TASK PROMPT: The expected output is an exact copy of the lines from the one containing "brown star: (291, 47) -> (280, 40), size x1.8" through the final line of the entries below, with no images.

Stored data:
===============
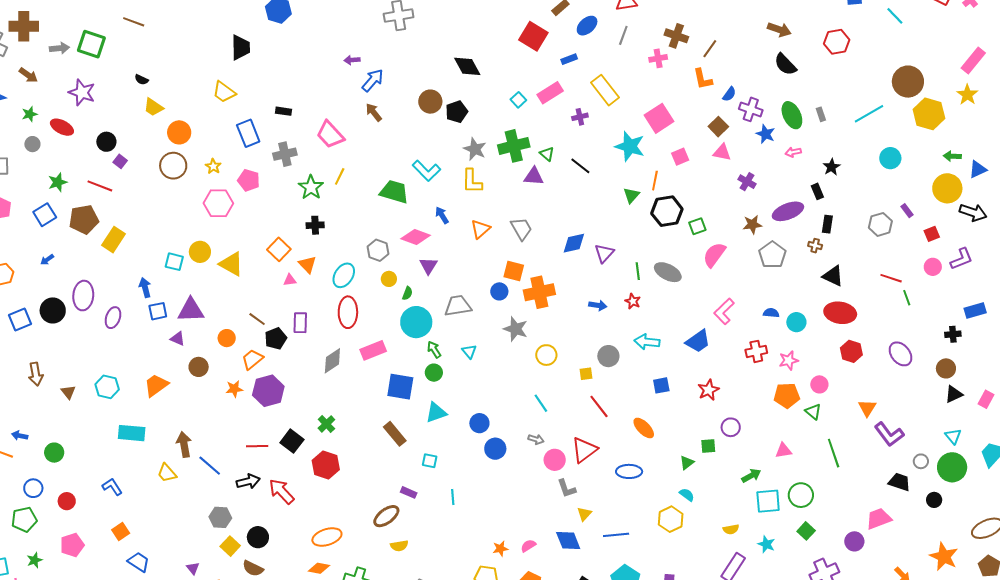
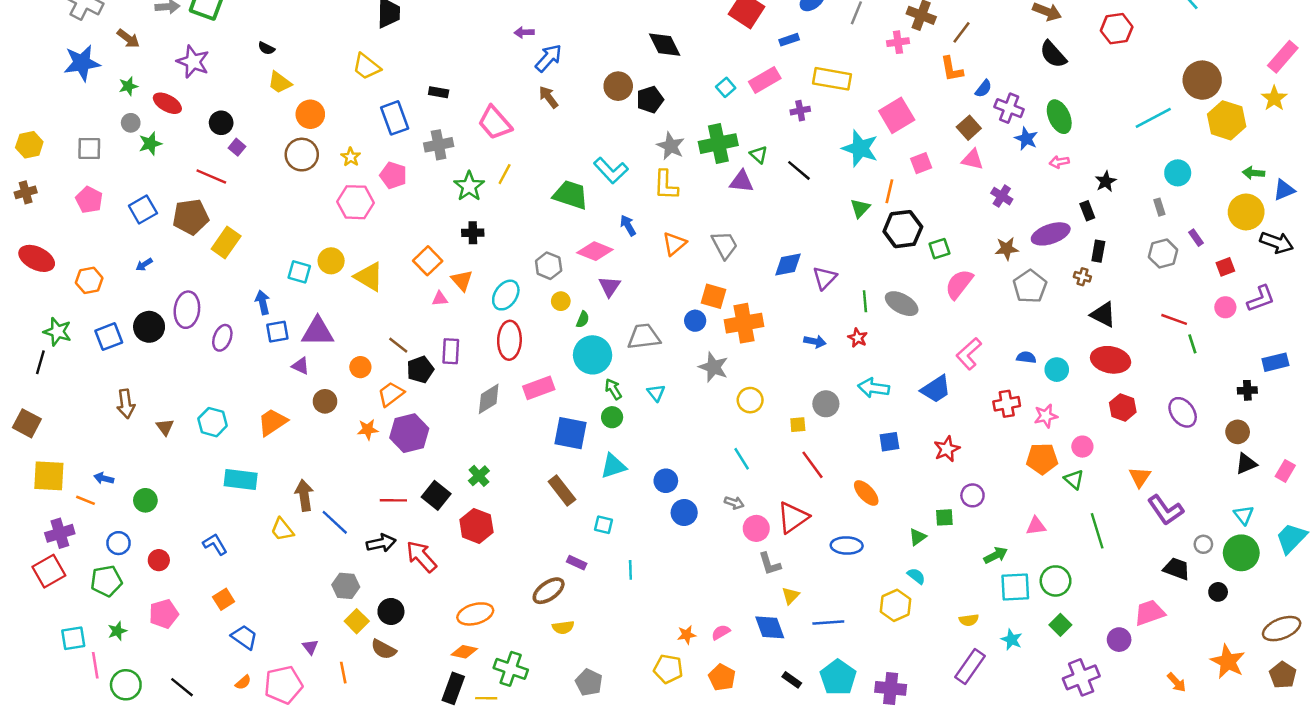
yellow rectangle: (605, 90) -> (832, 79), turned -44
gray rectangle: (821, 114) -> (1159, 207), moved
green star: (58, 182) -> (150, 144), moved

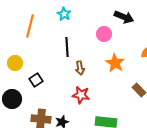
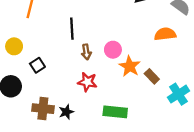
pink circle: (104, 34) -> (113, 50), moved
orange star: (115, 63) -> (130, 66), moved

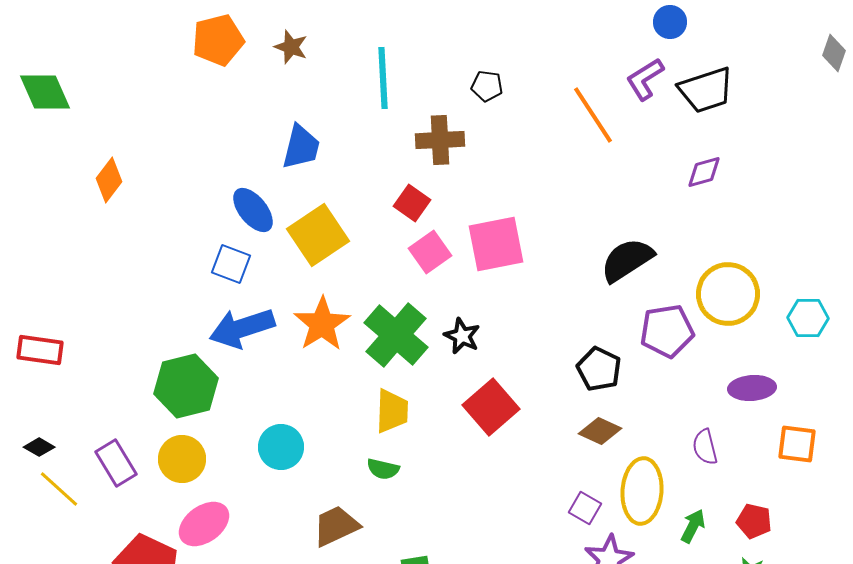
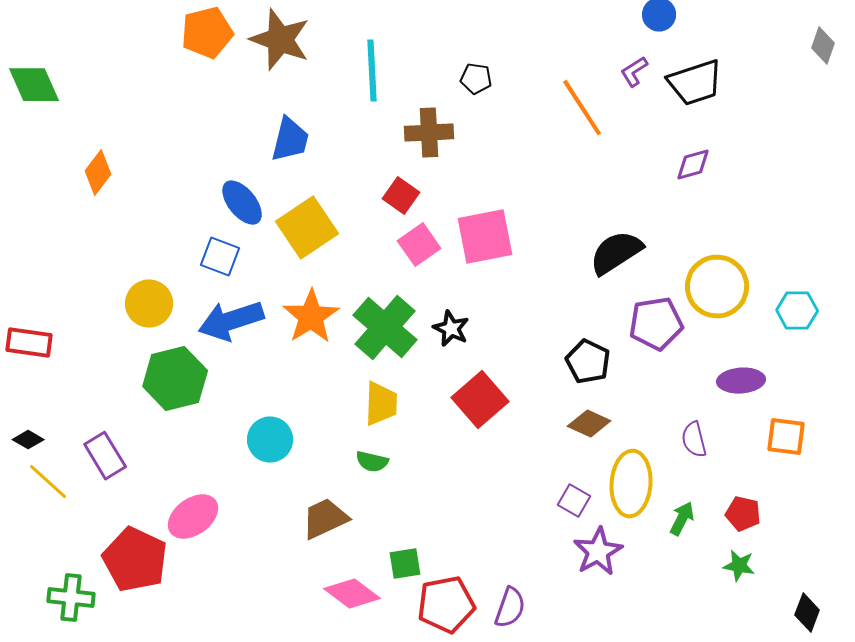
brown star: (291, 47) -> (280, 40), size x1.8
purple L-shape: (645, 79) -> (634, 72), size x0.7
yellow circle: (182, 459) -> (149, 304), moved

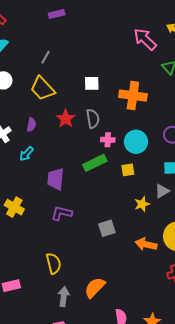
===============
EXPECTED ANSWER:
brown star: (291, 47) -> (280, 40), size x1.8
purple L-shape: (645, 79) -> (634, 72), size x0.7
yellow circle: (182, 459) -> (149, 304), moved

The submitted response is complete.